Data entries
-=-=-
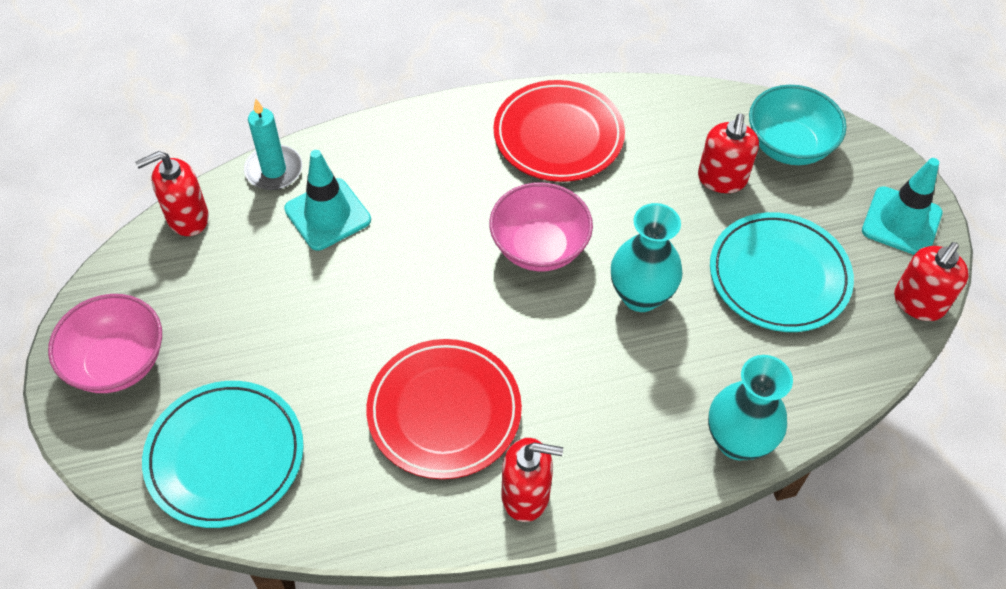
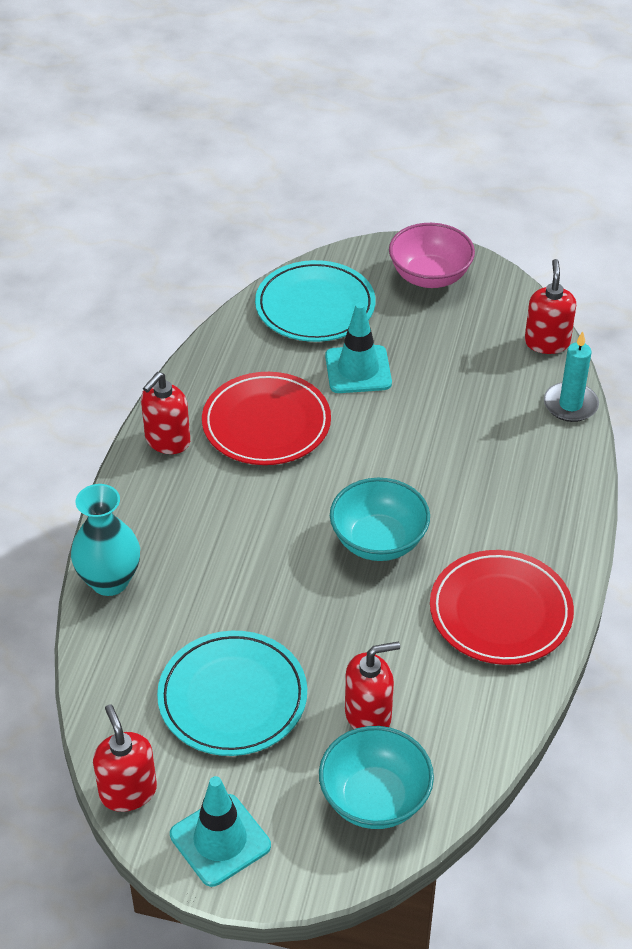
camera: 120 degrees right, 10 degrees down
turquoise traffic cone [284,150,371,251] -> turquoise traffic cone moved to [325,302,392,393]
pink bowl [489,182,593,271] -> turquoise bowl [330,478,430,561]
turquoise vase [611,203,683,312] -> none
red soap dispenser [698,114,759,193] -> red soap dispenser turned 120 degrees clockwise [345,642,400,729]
-=-=-
What to do —
Write out the data once more exactly, omitting the pictures.

Answer space —
camera: 120 degrees right, 10 degrees down
turquoise traffic cone [284,150,371,251] -> turquoise traffic cone moved to [325,302,392,393]
pink bowl [489,182,593,271] -> turquoise bowl [330,478,430,561]
turquoise vase [611,203,683,312] -> none
red soap dispenser [698,114,759,193] -> red soap dispenser turned 120 degrees clockwise [345,642,400,729]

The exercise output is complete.